Revision tracking records:

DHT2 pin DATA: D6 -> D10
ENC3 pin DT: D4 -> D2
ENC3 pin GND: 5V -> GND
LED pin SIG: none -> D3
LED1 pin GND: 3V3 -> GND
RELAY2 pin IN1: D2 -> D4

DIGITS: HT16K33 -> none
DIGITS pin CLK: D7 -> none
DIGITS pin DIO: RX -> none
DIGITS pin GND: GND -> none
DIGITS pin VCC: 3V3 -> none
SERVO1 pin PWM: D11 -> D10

**Activity:** Each line from the one containing "DIGITS pin GND: GND -> none" to the last line above must be returned exactly, and no line outside that range.

**Task answer:**
DIGITS pin GND: GND -> none
DIGITS pin VCC: 3V3 -> none
SERVO1 pin PWM: D11 -> D10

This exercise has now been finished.